___ RECORD EXCERPTS
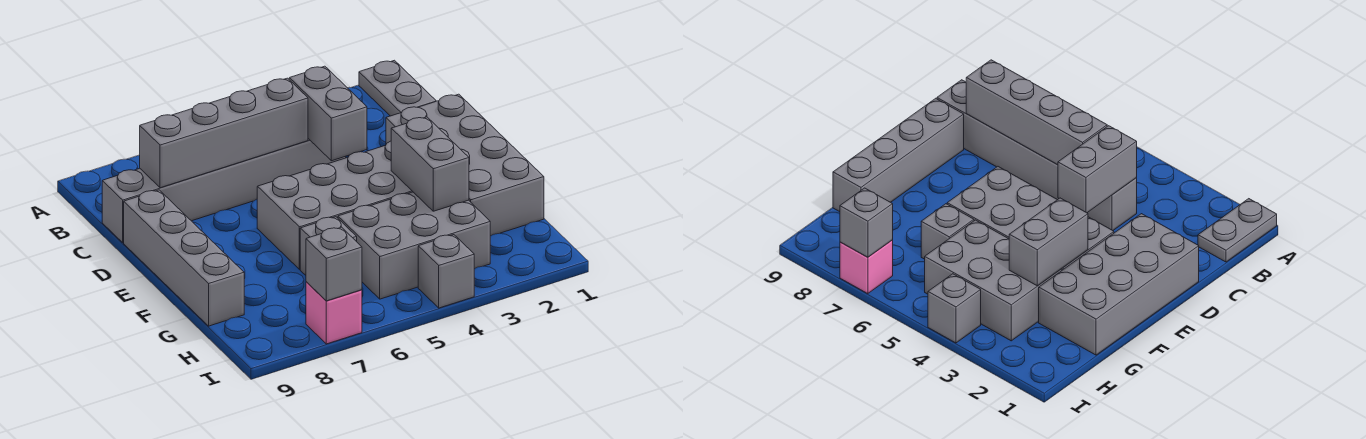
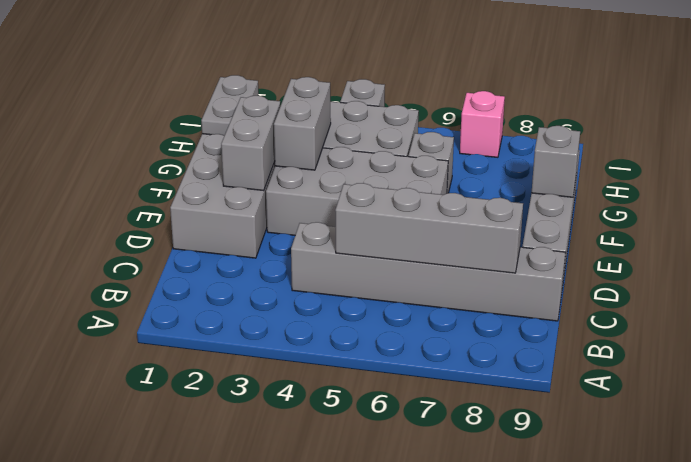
grey plate A1:B1 level 1 -> grey plate G1:H1 level 2
grey brick C4:D4 level 2 -> grey brick E2:F2 level 2
grey brick I7 level 2 -> grey brick F9 level 2

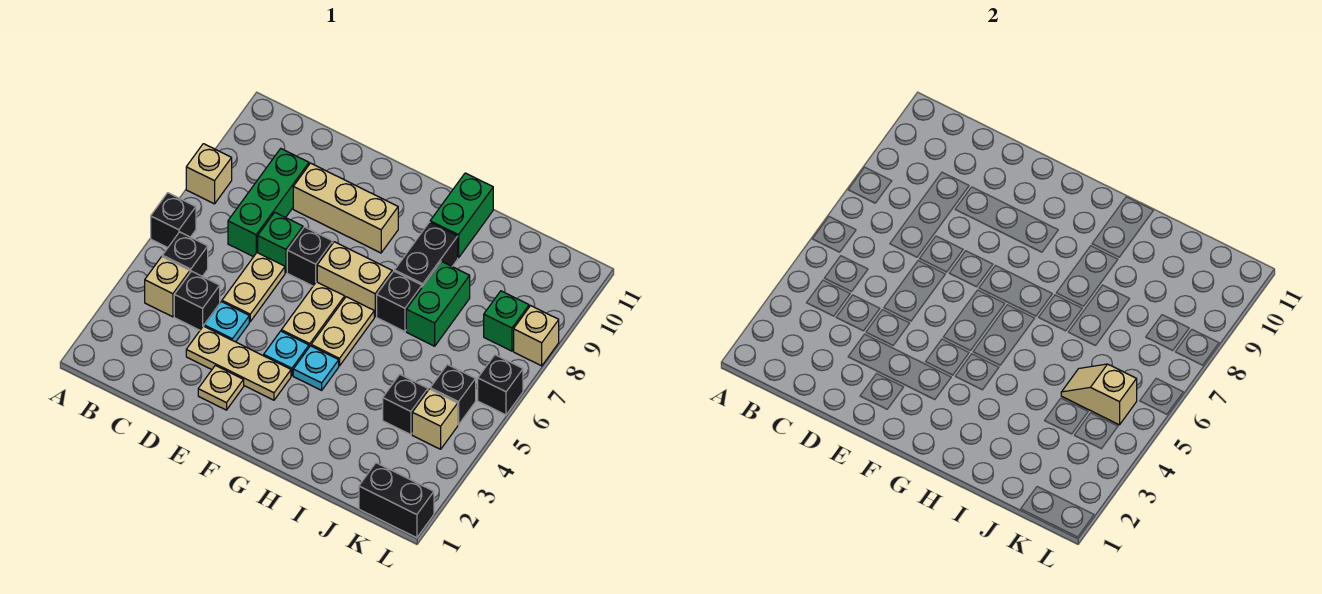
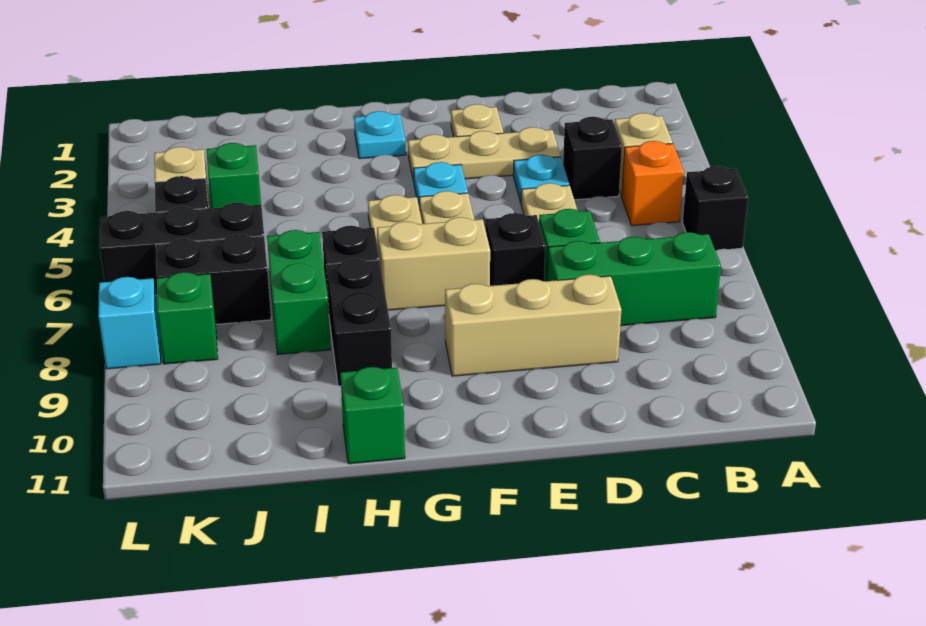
tan brick A8 level 1 -> none
black brick B5 level 1 -> orange brick B5 level 1
green brick C7:C9 level 1 -> green brick B8:D8 level 1
cyan plate G4 level 1 -> cyan plate G2 level 1
green brick H10:H11 level 1 -> green brick H11 level 1
black brick J4 level 1 -> green brick J4 level 1
tan slope J5:K5 level 2 top K -> none
black brick K1:L1 level 1 -> black brick J7:K7 level 1
black brick L6 level 1 -> black brick J6:L6 level 1
tan brick L8 level 1 -> cyan brick L8 level 1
______
[WHAT THE TASK ASKS] Go through the records and show every line with the string "brick" in it.

[OUTPUT FOR THIS EXERCISE]
grey brick C4:D4 level 2 -> grey brick E2:F2 level 2
grey brick I7 level 2 -> grey brick F9 level 2
tan brick A8 level 1 -> none
black brick B5 level 1 -> orange brick B5 level 1
green brick C7:C9 level 1 -> green brick B8:D8 level 1
green brick H10:H11 level 1 -> green brick H11 level 1
black brick J4 level 1 -> green brick J4 level 1
black brick K1:L1 level 1 -> black brick J7:K7 level 1
black brick L6 level 1 -> black brick J6:L6 level 1
tan brick L8 level 1 -> cyan brick L8 level 1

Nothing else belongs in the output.